• YOUR TASK:
Quote the entries below from the line with "green line: (573, 555) -> (486, 696), moved" through the line with "green trapezoid: (846, 820)", both ends included, and only those lines.

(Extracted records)
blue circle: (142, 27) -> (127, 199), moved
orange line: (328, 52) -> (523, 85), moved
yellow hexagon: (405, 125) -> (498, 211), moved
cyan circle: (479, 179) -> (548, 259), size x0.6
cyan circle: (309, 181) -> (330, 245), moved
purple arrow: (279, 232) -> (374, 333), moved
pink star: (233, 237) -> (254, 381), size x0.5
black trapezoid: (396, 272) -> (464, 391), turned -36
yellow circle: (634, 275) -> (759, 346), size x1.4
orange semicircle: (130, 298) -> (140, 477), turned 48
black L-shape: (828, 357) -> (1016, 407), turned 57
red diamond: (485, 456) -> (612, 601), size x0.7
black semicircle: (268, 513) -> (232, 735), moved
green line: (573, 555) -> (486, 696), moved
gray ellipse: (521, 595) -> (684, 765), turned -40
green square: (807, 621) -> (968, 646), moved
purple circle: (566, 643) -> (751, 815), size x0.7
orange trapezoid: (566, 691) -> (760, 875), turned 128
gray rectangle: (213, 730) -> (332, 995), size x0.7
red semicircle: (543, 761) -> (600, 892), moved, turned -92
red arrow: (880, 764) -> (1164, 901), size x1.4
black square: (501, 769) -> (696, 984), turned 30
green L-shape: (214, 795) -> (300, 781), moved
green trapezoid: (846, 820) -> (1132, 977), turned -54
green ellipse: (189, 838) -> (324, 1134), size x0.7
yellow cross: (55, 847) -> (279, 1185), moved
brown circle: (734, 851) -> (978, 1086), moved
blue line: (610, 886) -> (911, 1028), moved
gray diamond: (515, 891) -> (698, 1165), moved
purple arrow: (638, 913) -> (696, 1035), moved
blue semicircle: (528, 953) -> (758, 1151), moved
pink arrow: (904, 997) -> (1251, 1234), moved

...

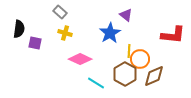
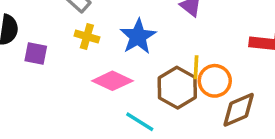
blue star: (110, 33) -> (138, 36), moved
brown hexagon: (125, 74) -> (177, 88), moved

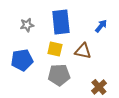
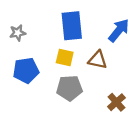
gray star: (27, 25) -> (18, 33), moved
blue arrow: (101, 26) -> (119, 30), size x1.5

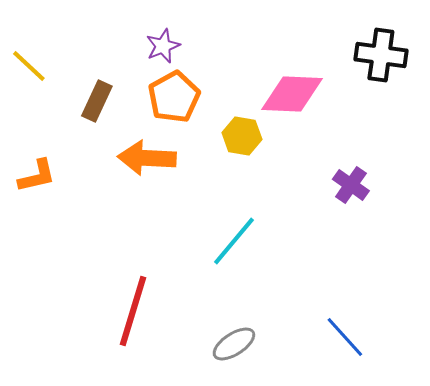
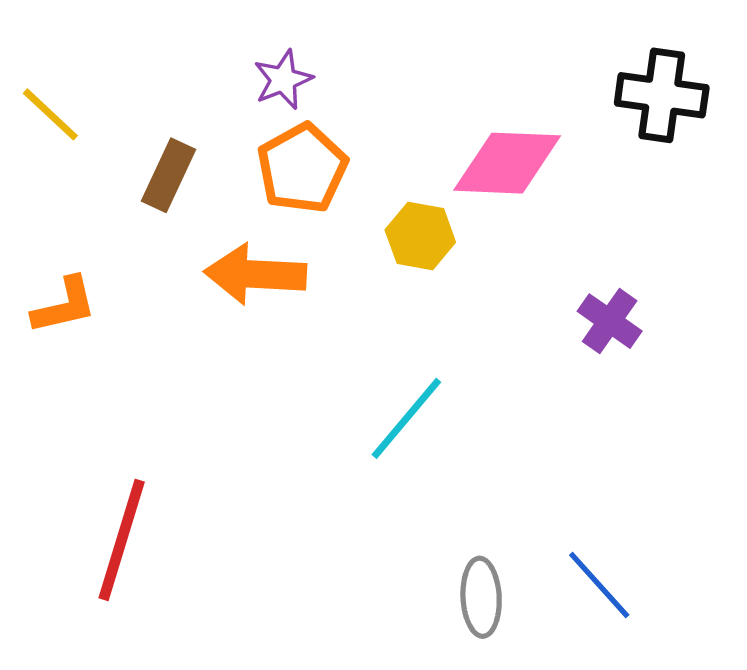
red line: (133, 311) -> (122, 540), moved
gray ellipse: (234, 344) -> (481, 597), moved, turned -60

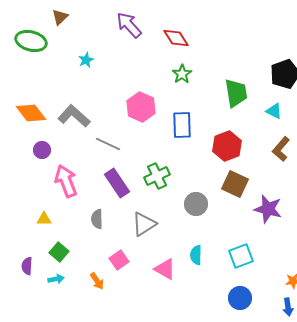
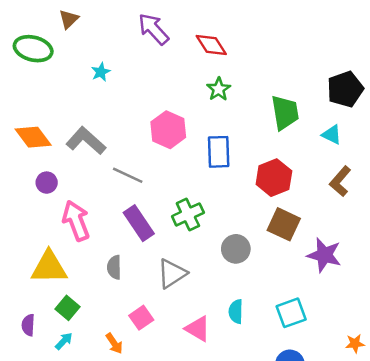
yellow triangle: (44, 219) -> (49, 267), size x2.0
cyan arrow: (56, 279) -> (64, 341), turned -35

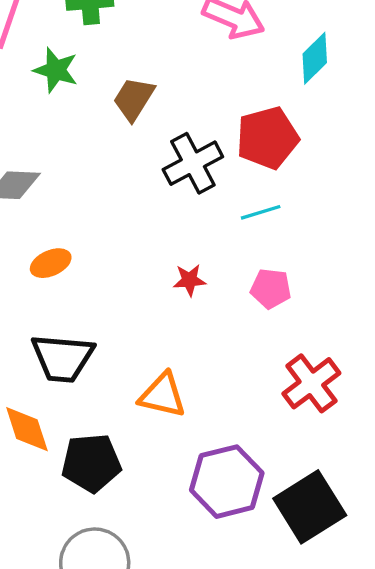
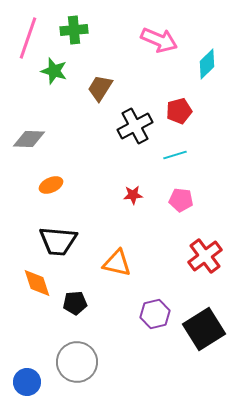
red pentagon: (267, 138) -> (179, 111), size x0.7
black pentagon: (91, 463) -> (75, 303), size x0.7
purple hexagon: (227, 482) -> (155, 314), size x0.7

• EXERCISE OUTPUT:
green line: (573, 555) -> (486, 696), moved
gray ellipse: (521, 595) -> (684, 765), turned -40
green square: (807, 621) -> (968, 646), moved
purple circle: (566, 643) -> (751, 815), size x0.7
orange trapezoid: (566, 691) -> (760, 875), turned 128
gray rectangle: (213, 730) -> (332, 995), size x0.7
red semicircle: (543, 761) -> (600, 892), moved, turned -92
red arrow: (880, 764) -> (1164, 901), size x1.4
black square: (501, 769) -> (696, 984), turned 30
green L-shape: (214, 795) -> (300, 781), moved
green trapezoid: (846, 820) -> (1132, 977), turned -54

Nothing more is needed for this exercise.